## Activity
Set out exactly every line of the entries below, starting at the line that holds "red semicircle: (641, 724)" and stopping after the line that holds "pink cross: (364, 1093) -> (145, 1109), moved".
____
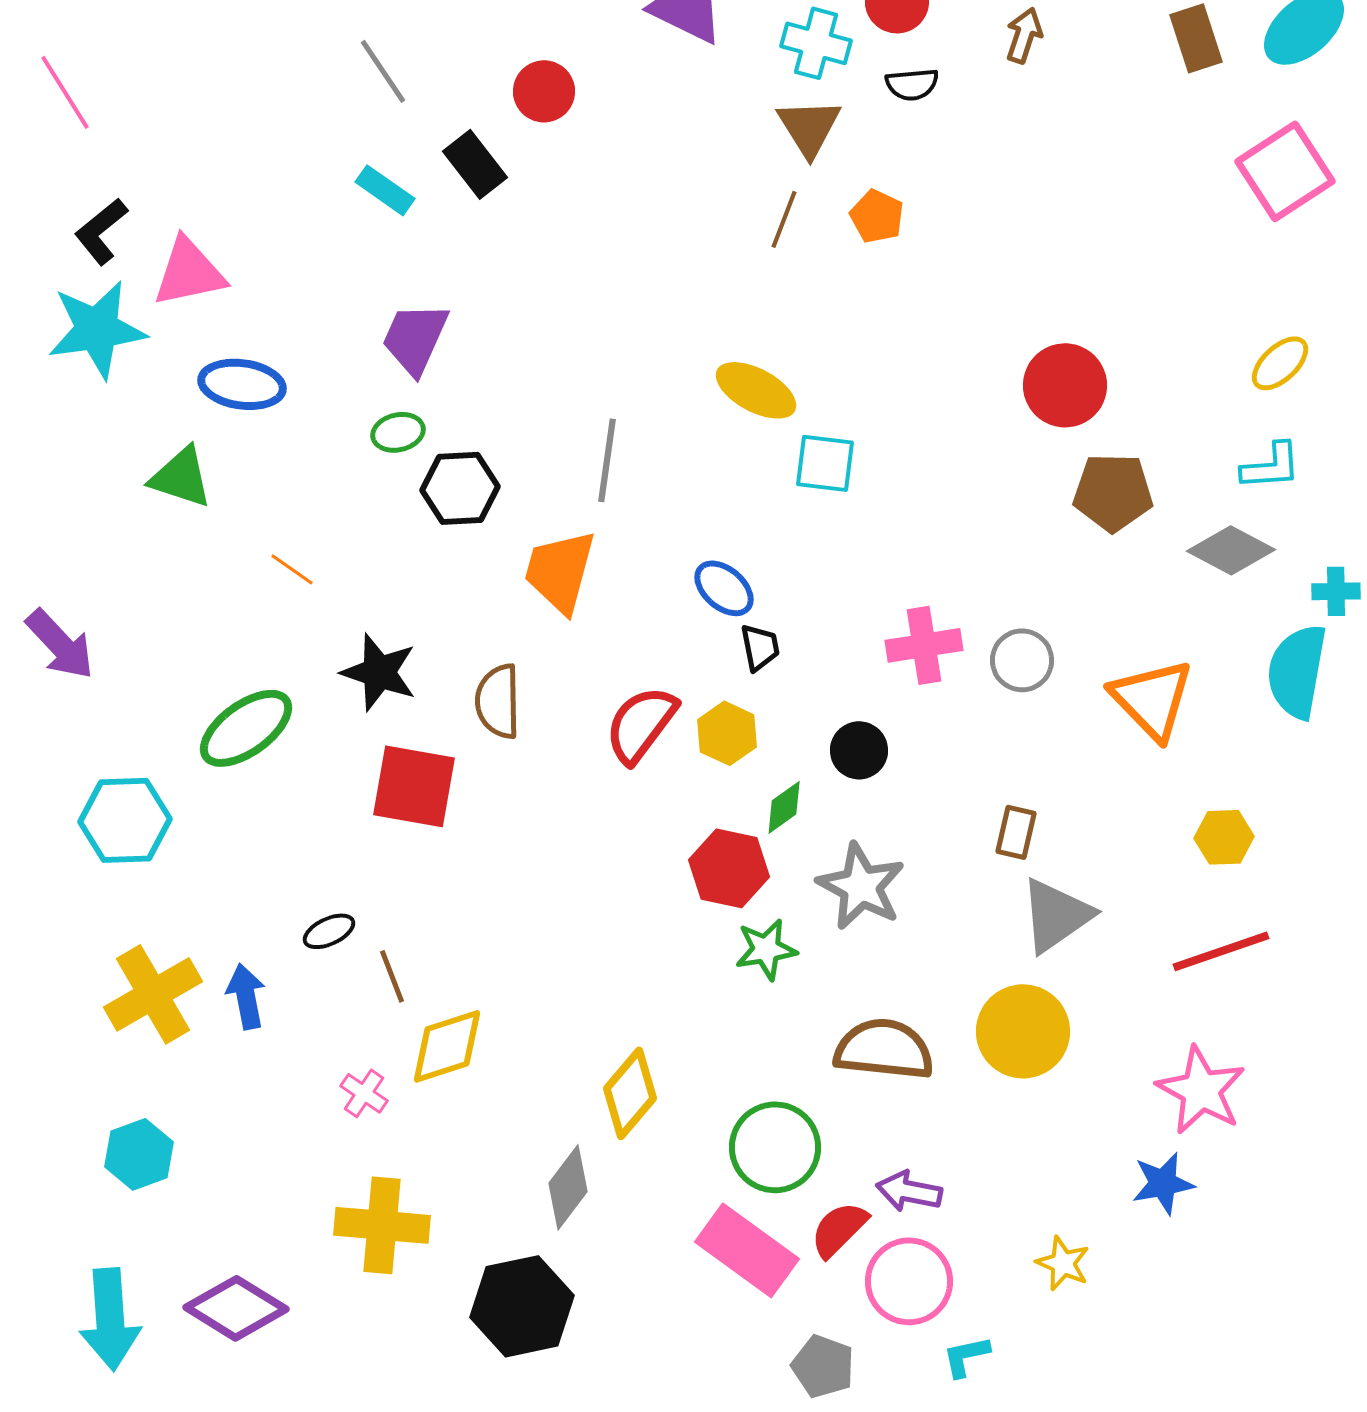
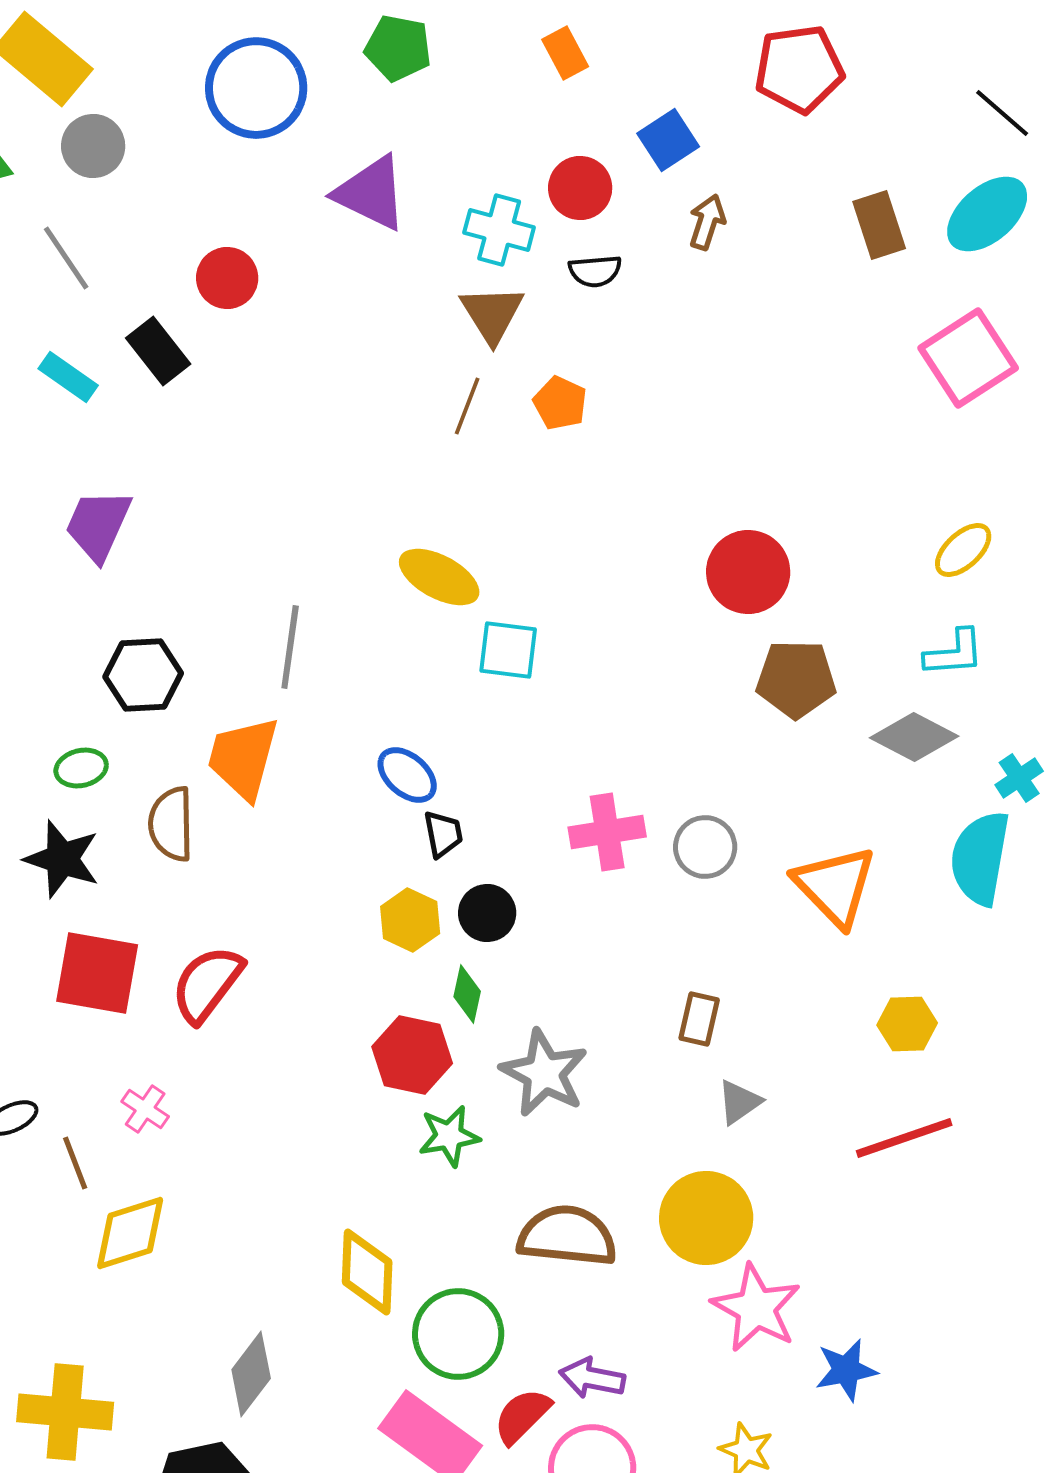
green ellipse: (398, 432) -> (81, 768), moved
cyan cross: (1336, 591) -> (1019, 778), turned -33
brown semicircle: (498, 701) -> (171, 824), moved
red semicircle: (641, 724) -> (207, 984), moved
black circle: (859, 750) -> (487, 913), moved
green diamond: (784, 807) -> (467, 994), turned -42
gray triangle: (1056, 915) -> (739, 1102), size x0.6
pink star: (1201, 1090) -> (756, 1308), moved
pink cross: (364, 1093) -> (145, 1109), moved
yellow diamond: (630, 1093) -> (367, 1272), moved, turned -38

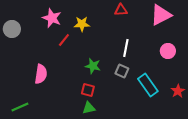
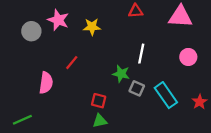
pink triangle: (161, 15) -> (180, 17), turned 30
gray circle: (12, 29) -> (31, 31), moved
red line: (64, 40) -> (72, 63), moved
green star: (93, 66) -> (121, 74), moved
gray square: (122, 71) -> (137, 88), moved

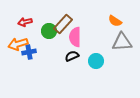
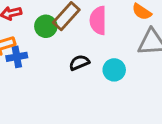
pink semicircle: (75, 37) -> (98, 20), moved

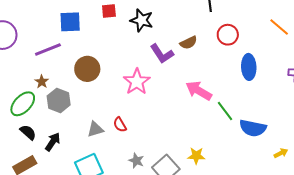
____
## Solution to the problem
red semicircle: (641, 724) -> (207, 984), moved
black circle: (859, 750) -> (487, 913), moved
green diamond: (784, 807) -> (467, 994), turned -42
gray triangle: (1056, 915) -> (739, 1102), size x0.6
pink star: (1201, 1090) -> (756, 1308), moved
pink cross: (364, 1093) -> (145, 1109), moved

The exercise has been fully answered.